Aim of the task
Output every record precisely.

Source data
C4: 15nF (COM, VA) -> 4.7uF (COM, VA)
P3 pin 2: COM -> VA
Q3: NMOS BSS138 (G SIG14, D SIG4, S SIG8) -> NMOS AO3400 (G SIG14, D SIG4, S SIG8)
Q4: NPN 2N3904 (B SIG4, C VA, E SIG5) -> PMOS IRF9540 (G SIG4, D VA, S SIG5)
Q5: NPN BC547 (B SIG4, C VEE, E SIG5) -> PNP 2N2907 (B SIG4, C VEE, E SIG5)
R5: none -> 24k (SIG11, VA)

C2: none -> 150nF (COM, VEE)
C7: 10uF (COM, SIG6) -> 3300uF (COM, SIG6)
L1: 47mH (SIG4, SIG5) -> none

Response to the exercise
C4: 15nF (COM, VA) -> 4.7uF (COM, VA)
P3 pin 2: COM -> VA
Q3: NMOS BSS138 (G SIG14, D SIG4, S SIG8) -> NMOS AO3400 (G SIG14, D SIG4, S SIG8)
Q4: NPN 2N3904 (B SIG4, C VA, E SIG5) -> PMOS IRF9540 (G SIG4, D VA, S SIG5)
Q5: NPN BC547 (B SIG4, C VEE, E SIG5) -> PNP 2N2907 (B SIG4, C VEE, E SIG5)
R5: none -> 24k (SIG11, VA)

C2: none -> 150nF (COM, VEE)
C7: 10uF (COM, SIG6) -> 3300uF (COM, SIG6)
L1: 47mH (SIG4, SIG5) -> none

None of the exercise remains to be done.